══ Records shown ══
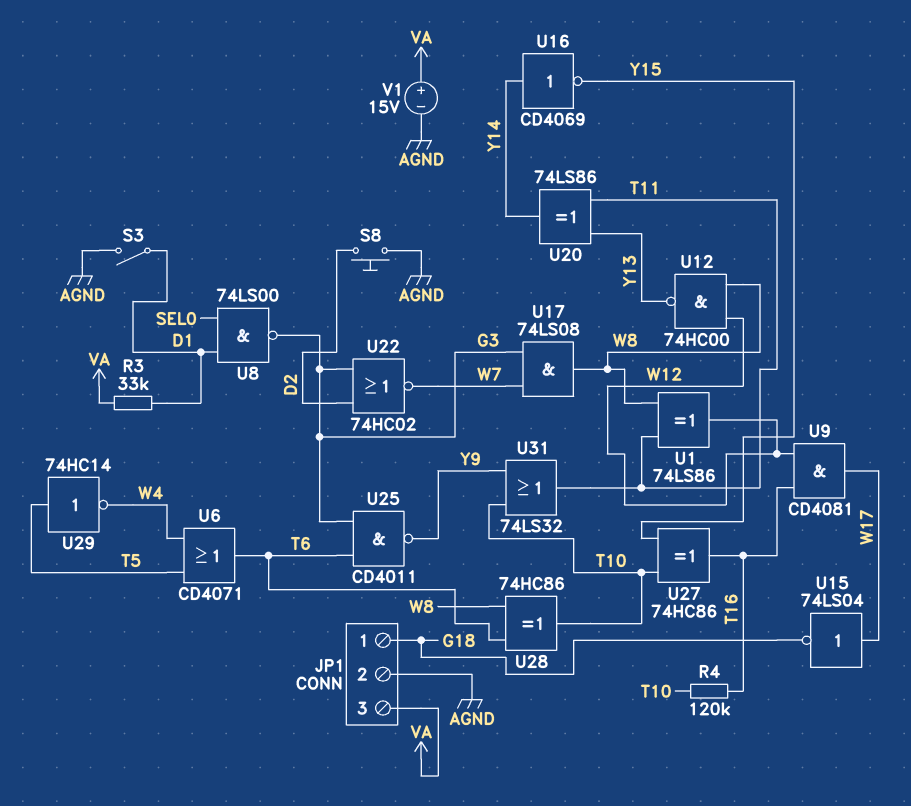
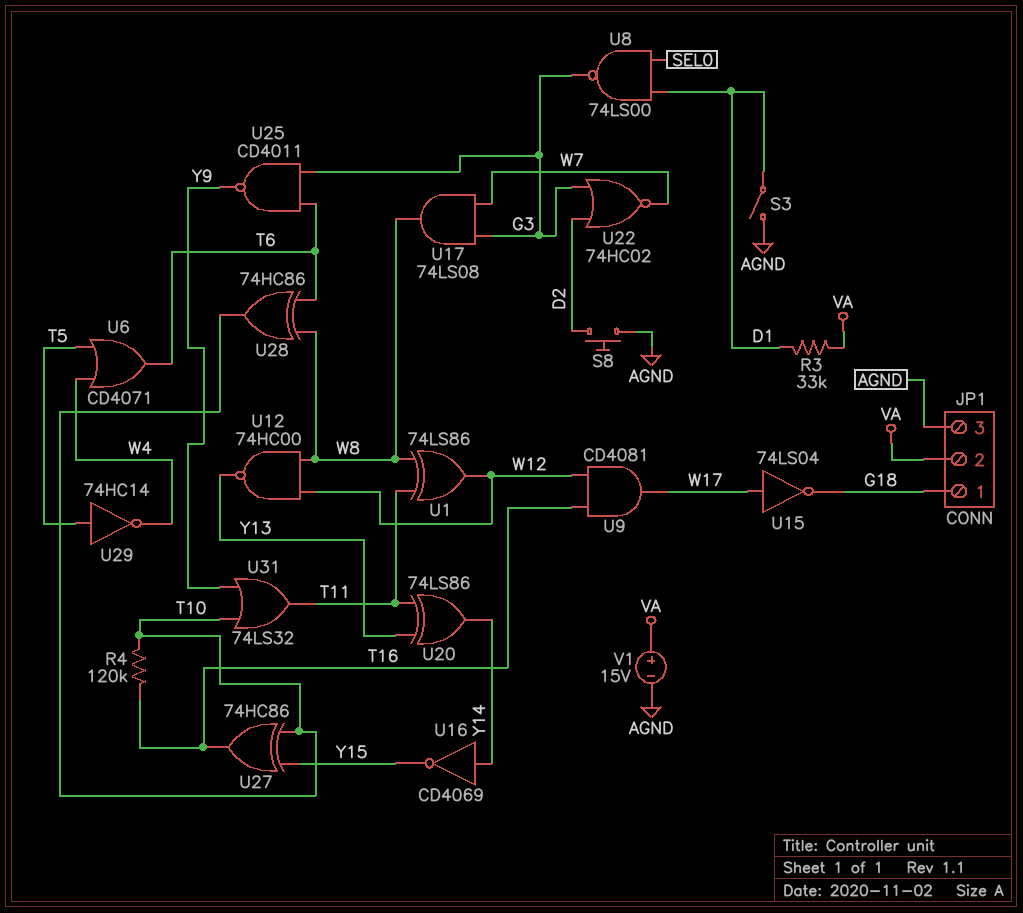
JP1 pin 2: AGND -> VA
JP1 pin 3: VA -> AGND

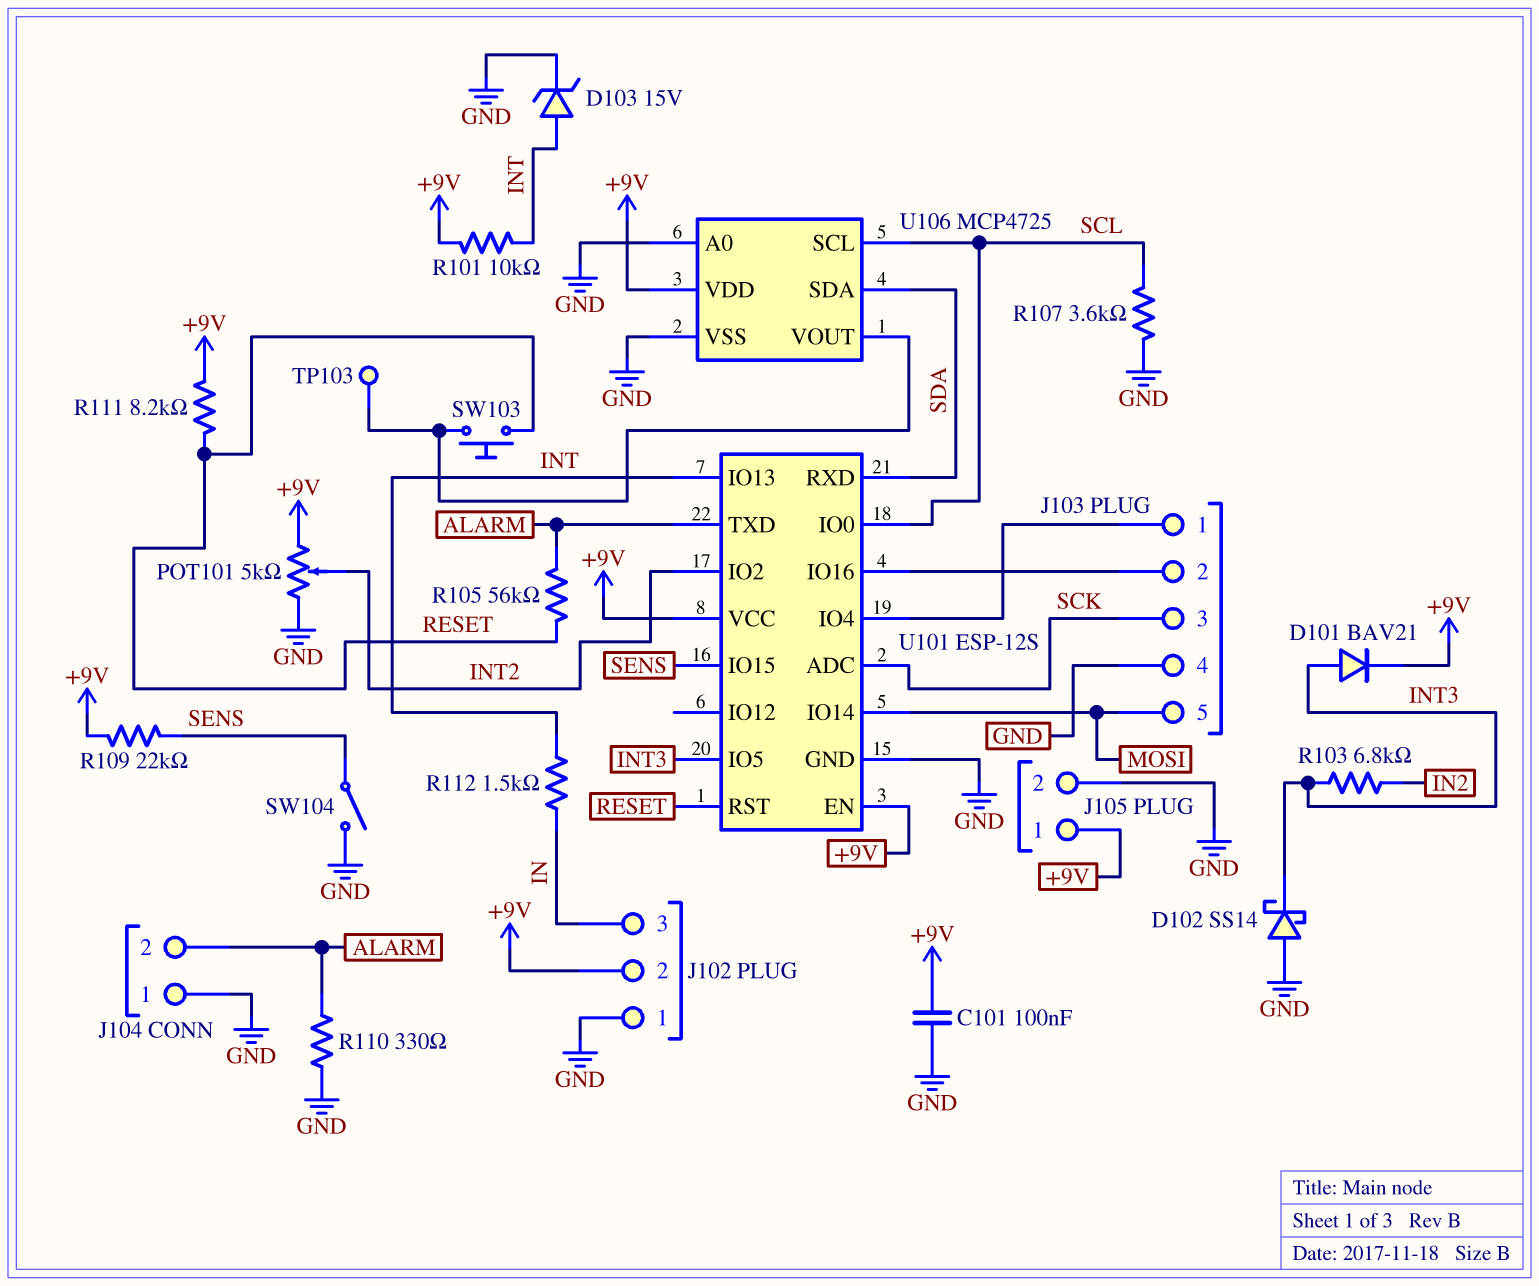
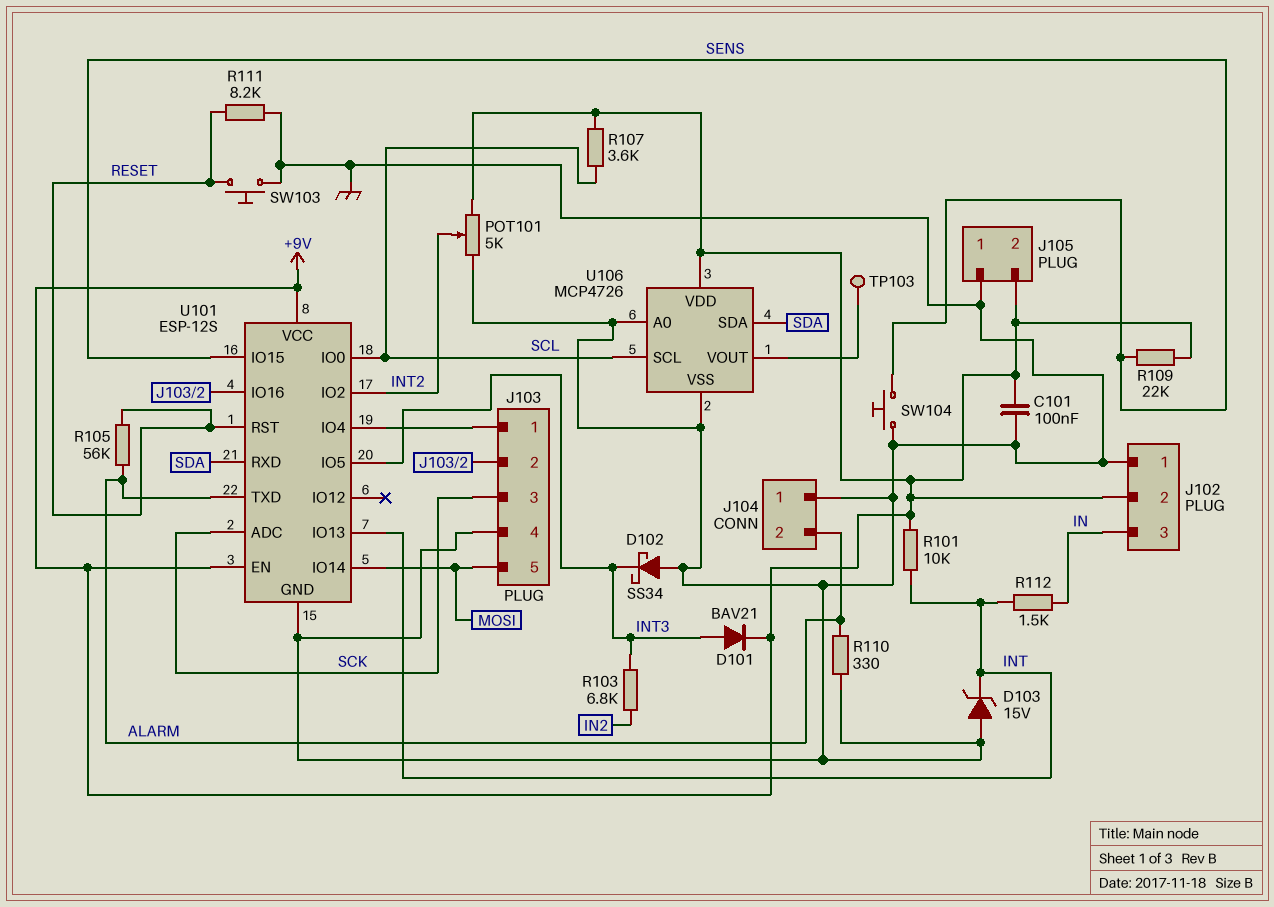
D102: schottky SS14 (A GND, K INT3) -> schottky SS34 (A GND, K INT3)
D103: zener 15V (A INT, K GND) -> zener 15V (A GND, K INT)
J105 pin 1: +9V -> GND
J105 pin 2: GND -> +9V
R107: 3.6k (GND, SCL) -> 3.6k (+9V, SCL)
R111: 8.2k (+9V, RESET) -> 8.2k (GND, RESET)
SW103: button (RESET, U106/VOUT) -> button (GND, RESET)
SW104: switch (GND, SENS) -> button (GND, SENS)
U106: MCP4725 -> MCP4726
═══
*What is needed:* The goal is an exact reprint of the entries, leaving out the pictures.

*Result of the exercise:*
JP1 pin 2: AGND -> VA
JP1 pin 3: VA -> AGND

D102: schottky SS14 (A GND, K INT3) -> schottky SS34 (A GND, K INT3)
D103: zener 15V (A INT, K GND) -> zener 15V (A GND, K INT)
J105 pin 1: +9V -> GND
J105 pin 2: GND -> +9V
R107: 3.6k (GND, SCL) -> 3.6k (+9V, SCL)
R111: 8.2k (+9V, RESET) -> 8.2k (GND, RESET)
SW103: button (RESET, U106/VOUT) -> button (GND, RESET)
SW104: switch (GND, SENS) -> button (GND, SENS)
U106: MCP4725 -> MCP4726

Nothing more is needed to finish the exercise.